INFORMATION ->
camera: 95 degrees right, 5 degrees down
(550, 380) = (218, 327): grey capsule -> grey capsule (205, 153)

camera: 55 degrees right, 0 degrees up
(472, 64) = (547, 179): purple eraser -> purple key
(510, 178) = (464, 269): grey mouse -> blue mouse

* * *

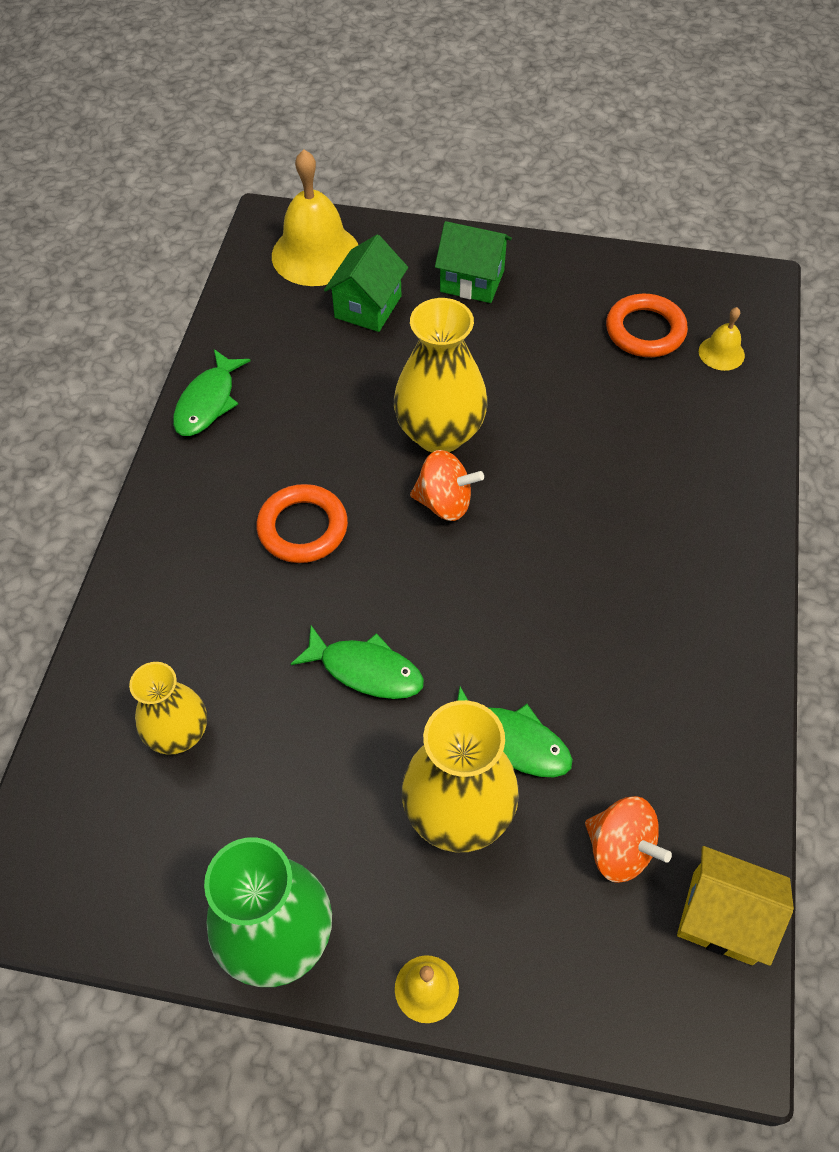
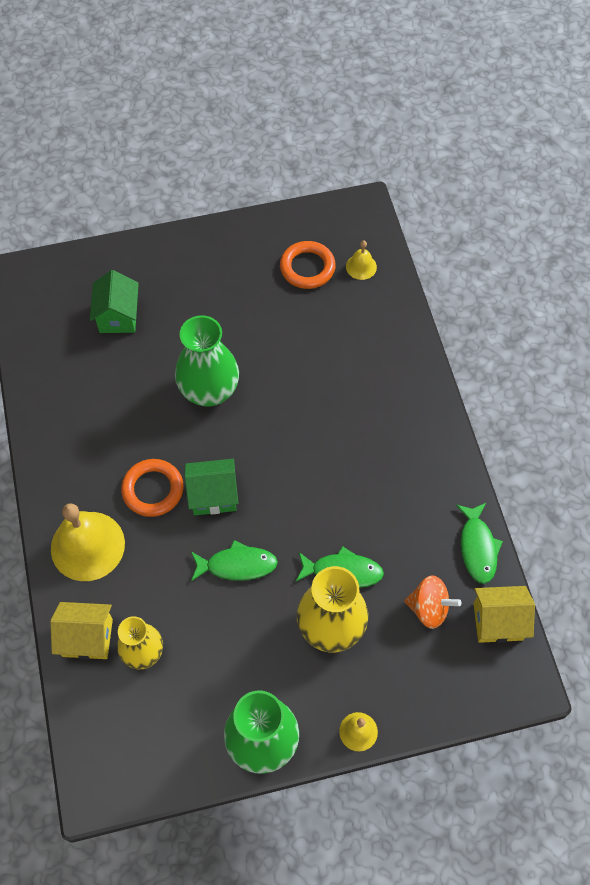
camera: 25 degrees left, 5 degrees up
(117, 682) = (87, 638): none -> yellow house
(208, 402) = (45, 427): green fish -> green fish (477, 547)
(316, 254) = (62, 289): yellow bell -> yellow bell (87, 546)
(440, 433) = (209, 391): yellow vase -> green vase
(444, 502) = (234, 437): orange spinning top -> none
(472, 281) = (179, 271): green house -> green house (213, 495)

REQUIRED ACTION -> Copy the lines above exactly. Start with the line containing "camera: 55 degrees right, 0 degrees up", end with the line containing "(510, 178) = (464, 269): grey", and include both.

RESULT ->
camera: 55 degrees right, 0 degrees up
(472, 64) = (547, 179): purple eraser -> purple key
(510, 178) = (464, 269): grey mouse -> blue mouse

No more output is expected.